◆ Problem
The records below hold pictures; please leave those out and retype the rest exactly.

◆ Revision tracking records
*** Begin section ***

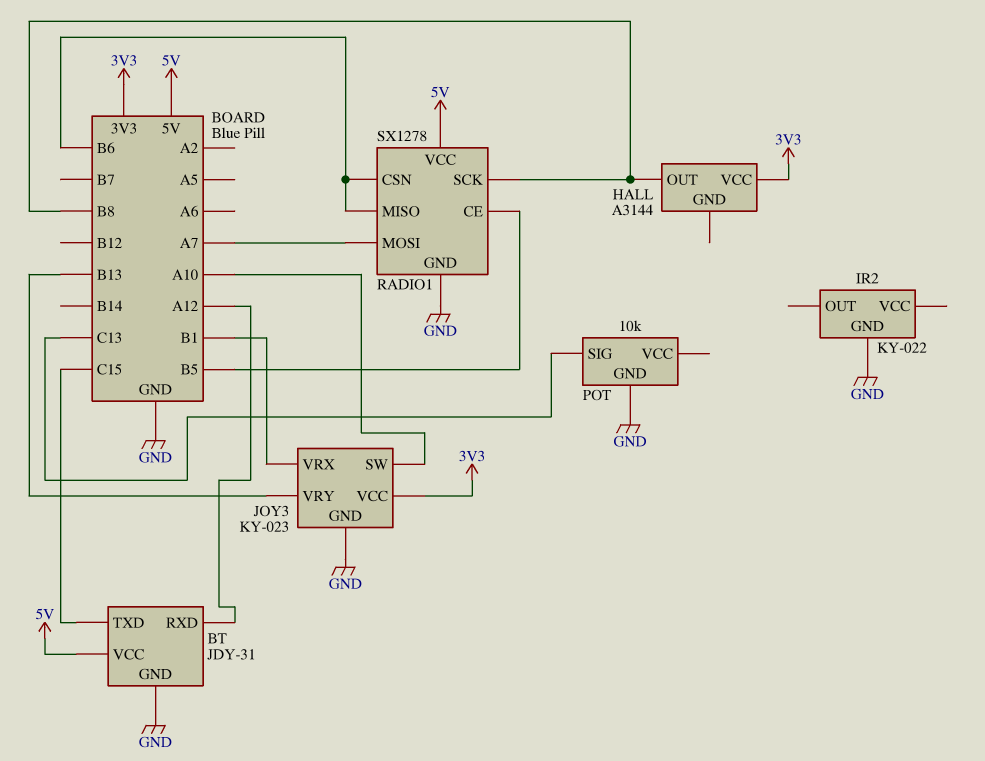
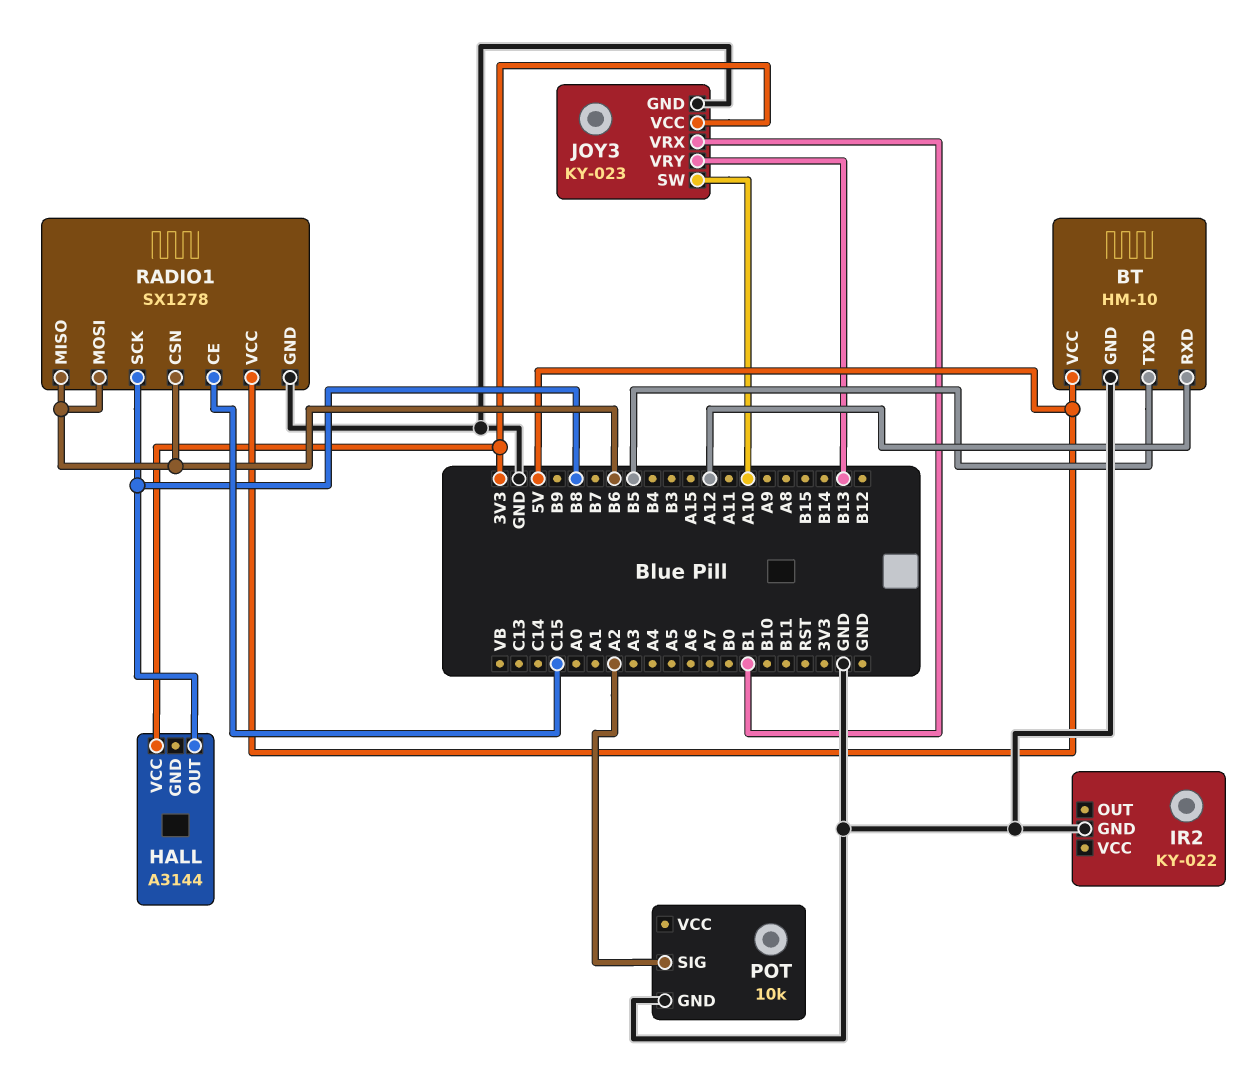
BT: JDY-31 -> HM-10
BT pin TXD: C15 -> B5
POT pin SIG: C13 -> A2
RADIO1 pin CE: B5 -> C15
RADIO1 pin MOSI: A7 -> B6

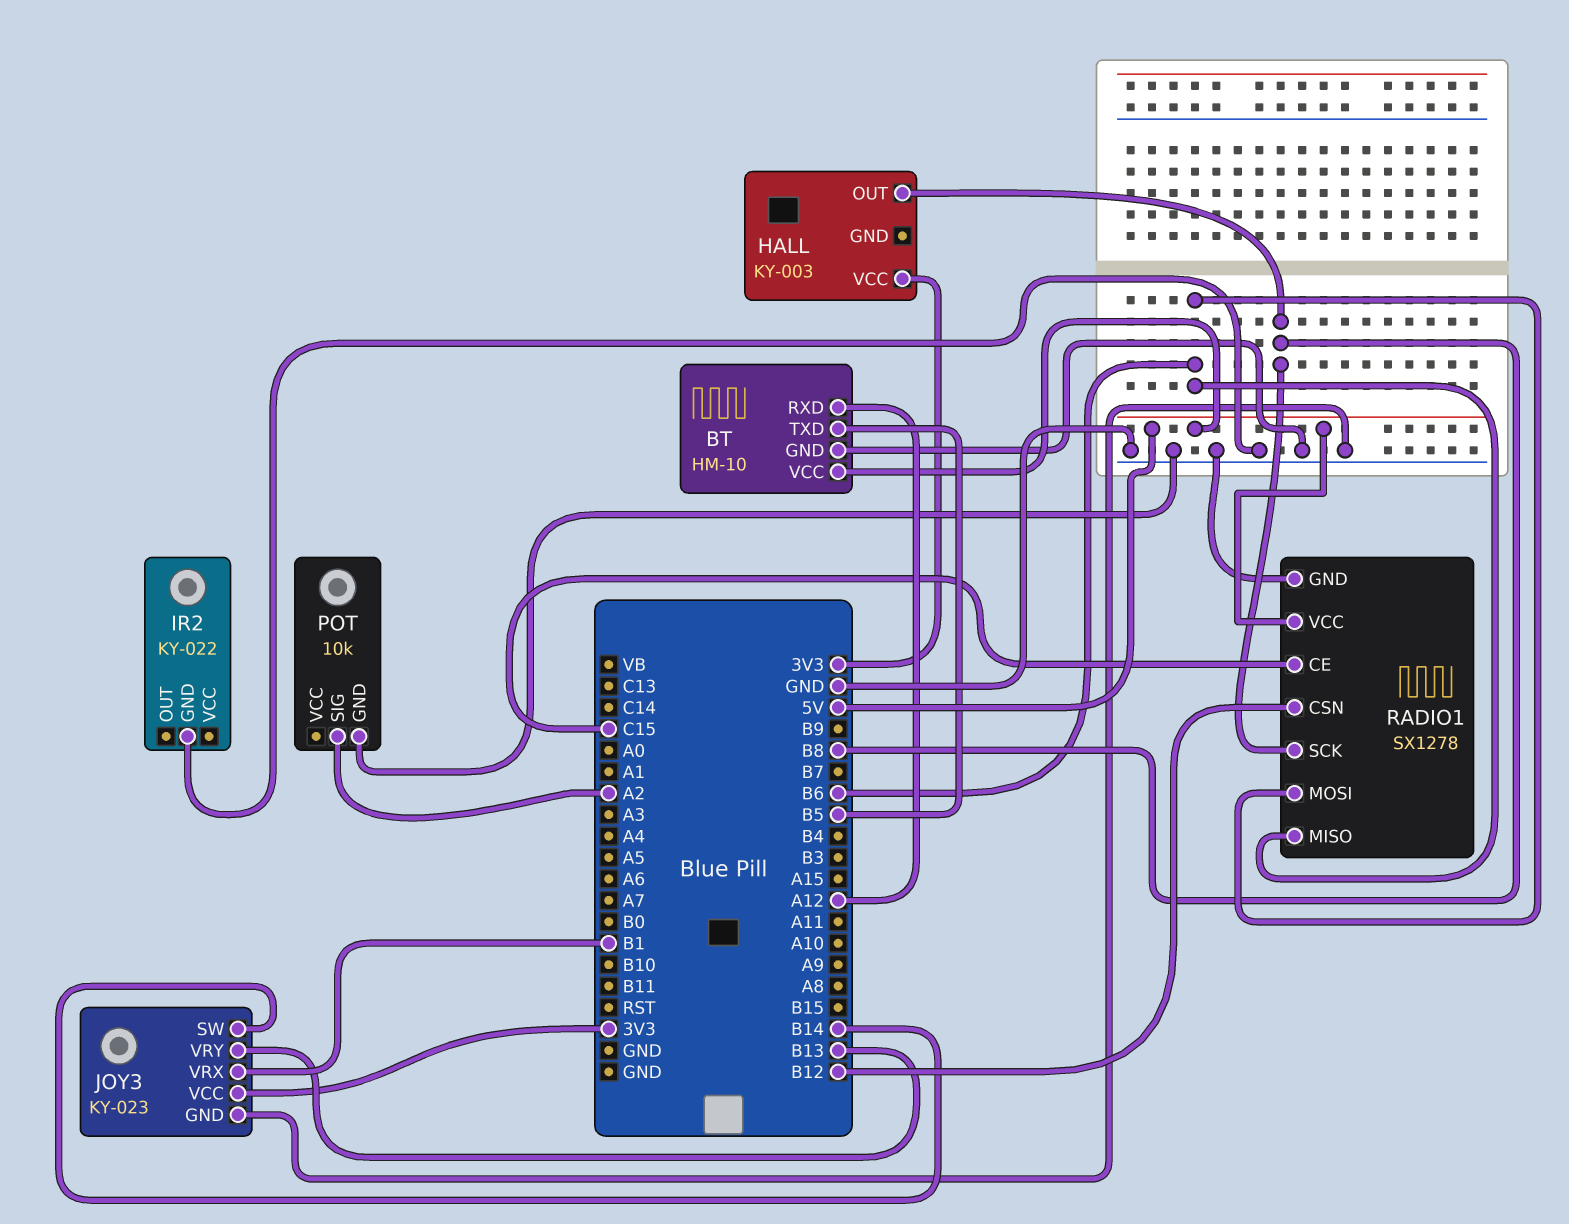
HALL: A3144 -> KY-003
JOY3 pin SW: A10 -> B14
RADIO1 pin CSN: B6 -> B12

*** End section ***

◆ Written answer
BT: JDY-31 -> HM-10
BT pin TXD: C15 -> B5
POT pin SIG: C13 -> A2
RADIO1 pin CE: B5 -> C15
RADIO1 pin MOSI: A7 -> B6

HALL: A3144 -> KY-003
JOY3 pin SW: A10 -> B14
RADIO1 pin CSN: B6 -> B12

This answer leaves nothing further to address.